# Dataset
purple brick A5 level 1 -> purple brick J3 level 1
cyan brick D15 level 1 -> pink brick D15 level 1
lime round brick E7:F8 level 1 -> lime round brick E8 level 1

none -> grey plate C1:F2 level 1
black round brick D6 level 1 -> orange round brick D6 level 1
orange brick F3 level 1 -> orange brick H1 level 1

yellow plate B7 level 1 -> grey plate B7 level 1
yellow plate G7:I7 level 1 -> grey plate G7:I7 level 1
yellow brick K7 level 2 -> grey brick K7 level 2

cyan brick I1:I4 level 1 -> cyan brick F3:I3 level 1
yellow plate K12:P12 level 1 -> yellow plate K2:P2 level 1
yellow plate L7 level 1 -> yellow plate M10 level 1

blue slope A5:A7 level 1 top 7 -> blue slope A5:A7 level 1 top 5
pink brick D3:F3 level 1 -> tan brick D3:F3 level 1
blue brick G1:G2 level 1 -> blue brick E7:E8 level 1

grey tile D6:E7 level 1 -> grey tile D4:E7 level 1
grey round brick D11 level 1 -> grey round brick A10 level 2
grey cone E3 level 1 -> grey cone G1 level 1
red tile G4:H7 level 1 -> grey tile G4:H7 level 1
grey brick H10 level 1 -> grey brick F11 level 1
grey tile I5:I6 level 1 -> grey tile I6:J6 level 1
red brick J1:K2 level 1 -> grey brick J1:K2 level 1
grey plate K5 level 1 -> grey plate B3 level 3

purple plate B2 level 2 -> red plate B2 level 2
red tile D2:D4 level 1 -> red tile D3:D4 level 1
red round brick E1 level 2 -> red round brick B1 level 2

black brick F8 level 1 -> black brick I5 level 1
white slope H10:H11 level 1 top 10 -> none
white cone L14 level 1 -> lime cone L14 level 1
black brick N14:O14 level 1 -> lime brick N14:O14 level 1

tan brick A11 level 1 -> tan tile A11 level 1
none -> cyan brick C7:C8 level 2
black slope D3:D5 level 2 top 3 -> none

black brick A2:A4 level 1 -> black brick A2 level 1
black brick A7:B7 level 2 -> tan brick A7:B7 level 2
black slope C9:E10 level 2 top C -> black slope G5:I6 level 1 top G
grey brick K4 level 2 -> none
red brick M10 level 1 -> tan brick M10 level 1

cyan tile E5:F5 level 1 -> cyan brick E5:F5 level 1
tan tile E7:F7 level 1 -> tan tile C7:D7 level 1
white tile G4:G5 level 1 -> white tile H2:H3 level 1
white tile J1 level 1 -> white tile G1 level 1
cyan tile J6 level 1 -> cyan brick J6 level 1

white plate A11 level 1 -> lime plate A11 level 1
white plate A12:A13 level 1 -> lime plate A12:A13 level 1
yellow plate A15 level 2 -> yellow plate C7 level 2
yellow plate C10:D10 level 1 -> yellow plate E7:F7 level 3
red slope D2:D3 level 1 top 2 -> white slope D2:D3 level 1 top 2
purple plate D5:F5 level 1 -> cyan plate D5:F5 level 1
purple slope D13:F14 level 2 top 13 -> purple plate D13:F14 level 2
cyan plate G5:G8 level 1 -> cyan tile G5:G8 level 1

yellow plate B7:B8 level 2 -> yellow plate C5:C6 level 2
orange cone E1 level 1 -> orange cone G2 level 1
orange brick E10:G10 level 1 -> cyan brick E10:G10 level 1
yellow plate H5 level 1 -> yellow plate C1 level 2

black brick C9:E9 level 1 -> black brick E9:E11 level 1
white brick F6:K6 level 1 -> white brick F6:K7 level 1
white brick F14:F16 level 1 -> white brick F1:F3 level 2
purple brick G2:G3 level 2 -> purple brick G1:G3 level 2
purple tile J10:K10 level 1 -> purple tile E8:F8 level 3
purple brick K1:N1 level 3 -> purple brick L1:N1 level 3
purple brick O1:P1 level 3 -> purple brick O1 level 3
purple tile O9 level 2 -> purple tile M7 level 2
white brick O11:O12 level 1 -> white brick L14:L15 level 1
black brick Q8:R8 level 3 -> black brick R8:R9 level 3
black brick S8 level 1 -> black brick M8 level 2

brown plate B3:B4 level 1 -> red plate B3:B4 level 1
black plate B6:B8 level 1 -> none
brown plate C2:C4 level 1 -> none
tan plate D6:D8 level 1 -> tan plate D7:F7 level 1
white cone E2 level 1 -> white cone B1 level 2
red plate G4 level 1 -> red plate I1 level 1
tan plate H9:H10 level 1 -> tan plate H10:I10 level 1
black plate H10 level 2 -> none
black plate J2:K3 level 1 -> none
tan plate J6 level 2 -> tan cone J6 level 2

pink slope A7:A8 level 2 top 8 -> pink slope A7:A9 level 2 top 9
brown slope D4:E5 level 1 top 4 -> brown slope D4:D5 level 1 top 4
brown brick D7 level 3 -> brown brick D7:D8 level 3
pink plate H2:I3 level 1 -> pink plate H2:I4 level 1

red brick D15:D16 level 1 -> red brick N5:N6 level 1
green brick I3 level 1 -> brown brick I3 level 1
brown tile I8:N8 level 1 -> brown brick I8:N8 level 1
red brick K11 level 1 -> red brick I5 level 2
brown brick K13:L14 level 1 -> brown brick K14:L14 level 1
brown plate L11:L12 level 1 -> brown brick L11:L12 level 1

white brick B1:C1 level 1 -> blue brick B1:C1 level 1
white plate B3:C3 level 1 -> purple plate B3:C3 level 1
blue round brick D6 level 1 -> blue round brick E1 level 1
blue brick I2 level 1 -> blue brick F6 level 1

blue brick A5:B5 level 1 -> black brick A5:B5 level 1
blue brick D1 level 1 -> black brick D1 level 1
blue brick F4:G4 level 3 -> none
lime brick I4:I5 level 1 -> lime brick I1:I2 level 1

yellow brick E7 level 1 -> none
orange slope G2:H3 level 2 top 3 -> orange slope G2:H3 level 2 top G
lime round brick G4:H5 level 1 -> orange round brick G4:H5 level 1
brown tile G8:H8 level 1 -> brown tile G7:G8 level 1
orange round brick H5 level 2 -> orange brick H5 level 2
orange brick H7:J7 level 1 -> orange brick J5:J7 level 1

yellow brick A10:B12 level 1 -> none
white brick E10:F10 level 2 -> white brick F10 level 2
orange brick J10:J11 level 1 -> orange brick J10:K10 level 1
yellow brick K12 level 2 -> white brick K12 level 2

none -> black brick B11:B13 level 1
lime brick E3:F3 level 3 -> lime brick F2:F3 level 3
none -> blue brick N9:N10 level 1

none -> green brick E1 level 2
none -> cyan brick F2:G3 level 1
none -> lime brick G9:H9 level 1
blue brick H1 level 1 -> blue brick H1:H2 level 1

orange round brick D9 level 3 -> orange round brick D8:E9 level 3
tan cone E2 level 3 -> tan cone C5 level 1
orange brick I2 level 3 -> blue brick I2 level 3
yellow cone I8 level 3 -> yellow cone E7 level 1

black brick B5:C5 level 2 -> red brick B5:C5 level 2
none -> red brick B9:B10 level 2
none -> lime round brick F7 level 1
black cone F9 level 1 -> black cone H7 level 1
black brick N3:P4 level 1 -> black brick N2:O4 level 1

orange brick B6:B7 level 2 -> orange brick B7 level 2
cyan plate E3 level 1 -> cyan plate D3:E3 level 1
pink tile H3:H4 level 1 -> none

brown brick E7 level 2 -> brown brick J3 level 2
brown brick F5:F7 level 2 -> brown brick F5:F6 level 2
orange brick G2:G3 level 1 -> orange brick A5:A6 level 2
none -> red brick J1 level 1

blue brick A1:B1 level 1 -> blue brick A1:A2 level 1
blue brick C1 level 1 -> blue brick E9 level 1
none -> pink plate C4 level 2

# Assignment
Without any alteration, repeat the entire listing.

# Task output
purple brick A5 level 1 -> purple brick J3 level 1
cyan brick D15 level 1 -> pink brick D15 level 1
lime round brick E7:F8 level 1 -> lime round brick E8 level 1

none -> grey plate C1:F2 level 1
black round brick D6 level 1 -> orange round brick D6 level 1
orange brick F3 level 1 -> orange brick H1 level 1

yellow plate B7 level 1 -> grey plate B7 level 1
yellow plate G7:I7 level 1 -> grey plate G7:I7 level 1
yellow brick K7 level 2 -> grey brick K7 level 2

cyan brick I1:I4 level 1 -> cyan brick F3:I3 level 1
yellow plate K12:P12 level 1 -> yellow plate K2:P2 level 1
yellow plate L7 level 1 -> yellow plate M10 level 1

blue slope A5:A7 level 1 top 7 -> blue slope A5:A7 level 1 top 5
pink brick D3:F3 level 1 -> tan brick D3:F3 level 1
blue brick G1:G2 level 1 -> blue brick E7:E8 level 1

grey tile D6:E7 level 1 -> grey tile D4:E7 level 1
grey round brick D11 level 1 -> grey round brick A10 level 2
grey cone E3 level 1 -> grey cone G1 level 1
red tile G4:H7 level 1 -> grey tile G4:H7 level 1
grey brick H10 level 1 -> grey brick F11 level 1
grey tile I5:I6 level 1 -> grey tile I6:J6 level 1
red brick J1:K2 level 1 -> grey brick J1:K2 level 1
grey plate K5 level 1 -> grey plate B3 level 3

purple plate B2 level 2 -> red plate B2 level 2
red tile D2:D4 level 1 -> red tile D3:D4 level 1
red round brick E1 level 2 -> red round brick B1 level 2

black brick F8 level 1 -> black brick I5 level 1
white slope H10:H11 level 1 top 10 -> none
white cone L14 level 1 -> lime cone L14 level 1
black brick N14:O14 level 1 -> lime brick N14:O14 level 1

tan brick A11 level 1 -> tan tile A11 level 1
none -> cyan brick C7:C8 level 2
black slope D3:D5 level 2 top 3 -> none

black brick A2:A4 level 1 -> black brick A2 level 1
black brick A7:B7 level 2 -> tan brick A7:B7 level 2
black slope C9:E10 level 2 top C -> black slope G5:I6 level 1 top G
grey brick K4 level 2 -> none
red brick M10 level 1 -> tan brick M10 level 1

cyan tile E5:F5 level 1 -> cyan brick E5:F5 level 1
tan tile E7:F7 level 1 -> tan tile C7:D7 level 1
white tile G4:G5 level 1 -> white tile H2:H3 level 1
white tile J1 level 1 -> white tile G1 level 1
cyan tile J6 level 1 -> cyan brick J6 level 1

white plate A11 level 1 -> lime plate A11 level 1
white plate A12:A13 level 1 -> lime plate A12:A13 level 1
yellow plate A15 level 2 -> yellow plate C7 level 2
yellow plate C10:D10 level 1 -> yellow plate E7:F7 level 3
red slope D2:D3 level 1 top 2 -> white slope D2:D3 level 1 top 2
purple plate D5:F5 level 1 -> cyan plate D5:F5 level 1
purple slope D13:F14 level 2 top 13 -> purple plate D13:F14 level 2
cyan plate G5:G8 level 1 -> cyan tile G5:G8 level 1

yellow plate B7:B8 level 2 -> yellow plate C5:C6 level 2
orange cone E1 level 1 -> orange cone G2 level 1
orange brick E10:G10 level 1 -> cyan brick E10:G10 level 1
yellow plate H5 level 1 -> yellow plate C1 level 2

black brick C9:E9 level 1 -> black brick E9:E11 level 1
white brick F6:K6 level 1 -> white brick F6:K7 level 1
white brick F14:F16 level 1 -> white brick F1:F3 level 2
purple brick G2:G3 level 2 -> purple brick G1:G3 level 2
purple tile J10:K10 level 1 -> purple tile E8:F8 level 3
purple brick K1:N1 level 3 -> purple brick L1:N1 level 3
purple brick O1:P1 level 3 -> purple brick O1 level 3
purple tile O9 level 2 -> purple tile M7 level 2
white brick O11:O12 level 1 -> white brick L14:L15 level 1
black brick Q8:R8 level 3 -> black brick R8:R9 level 3
black brick S8 level 1 -> black brick M8 level 2

brown plate B3:B4 level 1 -> red plate B3:B4 level 1
black plate B6:B8 level 1 -> none
brown plate C2:C4 level 1 -> none
tan plate D6:D8 level 1 -> tan plate D7:F7 level 1
white cone E2 level 1 -> white cone B1 level 2
red plate G4 level 1 -> red plate I1 level 1
tan plate H9:H10 level 1 -> tan plate H10:I10 level 1
black plate H10 level 2 -> none
black plate J2:K3 level 1 -> none
tan plate J6 level 2 -> tan cone J6 level 2

pink slope A7:A8 level 2 top 8 -> pink slope A7:A9 level 2 top 9
brown slope D4:E5 level 1 top 4 -> brown slope D4:D5 level 1 top 4
brown brick D7 level 3 -> brown brick D7:D8 level 3
pink plate H2:I3 level 1 -> pink plate H2:I4 level 1

red brick D15:D16 level 1 -> red brick N5:N6 level 1
green brick I3 level 1 -> brown brick I3 level 1
brown tile I8:N8 level 1 -> brown brick I8:N8 level 1
red brick K11 level 1 -> red brick I5 level 2
brown brick K13:L14 level 1 -> brown brick K14:L14 level 1
brown plate L11:L12 level 1 -> brown brick L11:L12 level 1

white brick B1:C1 level 1 -> blue brick B1:C1 level 1
white plate B3:C3 level 1 -> purple plate B3:C3 level 1
blue round brick D6 level 1 -> blue round brick E1 level 1
blue brick I2 level 1 -> blue brick F6 level 1

blue brick A5:B5 level 1 -> black brick A5:B5 level 1
blue brick D1 level 1 -> black brick D1 level 1
blue brick F4:G4 level 3 -> none
lime brick I4:I5 level 1 -> lime brick I1:I2 level 1

yellow brick E7 level 1 -> none
orange slope G2:H3 level 2 top 3 -> orange slope G2:H3 level 2 top G
lime round brick G4:H5 level 1 -> orange round brick G4:H5 level 1
brown tile G8:H8 level 1 -> brown tile G7:G8 level 1
orange round brick H5 level 2 -> orange brick H5 level 2
orange brick H7:J7 level 1 -> orange brick J5:J7 level 1

yellow brick A10:B12 level 1 -> none
white brick E10:F10 level 2 -> white brick F10 level 2
orange brick J10:J11 level 1 -> orange brick J10:K10 level 1
yellow brick K12 level 2 -> white brick K12 level 2

none -> black brick B11:B13 level 1
lime brick E3:F3 level 3 -> lime brick F2:F3 level 3
none -> blue brick N9:N10 level 1

none -> green brick E1 level 2
none -> cyan brick F2:G3 level 1
none -> lime brick G9:H9 level 1
blue brick H1 level 1 -> blue brick H1:H2 level 1

orange round brick D9 level 3 -> orange round brick D8:E9 level 3
tan cone E2 level 3 -> tan cone C5 level 1
orange brick I2 level 3 -> blue brick I2 level 3
yellow cone I8 level 3 -> yellow cone E7 level 1

black brick B5:C5 level 2 -> red brick B5:C5 level 2
none -> red brick B9:B10 level 2
none -> lime round brick F7 level 1
black cone F9 level 1 -> black cone H7 level 1
black brick N3:P4 level 1 -> black brick N2:O4 level 1

orange brick B6:B7 level 2 -> orange brick B7 level 2
cyan plate E3 level 1 -> cyan plate D3:E3 level 1
pink tile H3:H4 level 1 -> none

brown brick E7 level 2 -> brown brick J3 level 2
brown brick F5:F7 level 2 -> brown brick F5:F6 level 2
orange brick G2:G3 level 1 -> orange brick A5:A6 level 2
none -> red brick J1 level 1

blue brick A1:B1 level 1 -> blue brick A1:A2 level 1
blue brick C1 level 1 -> blue brick E9 level 1
none -> pink plate C4 level 2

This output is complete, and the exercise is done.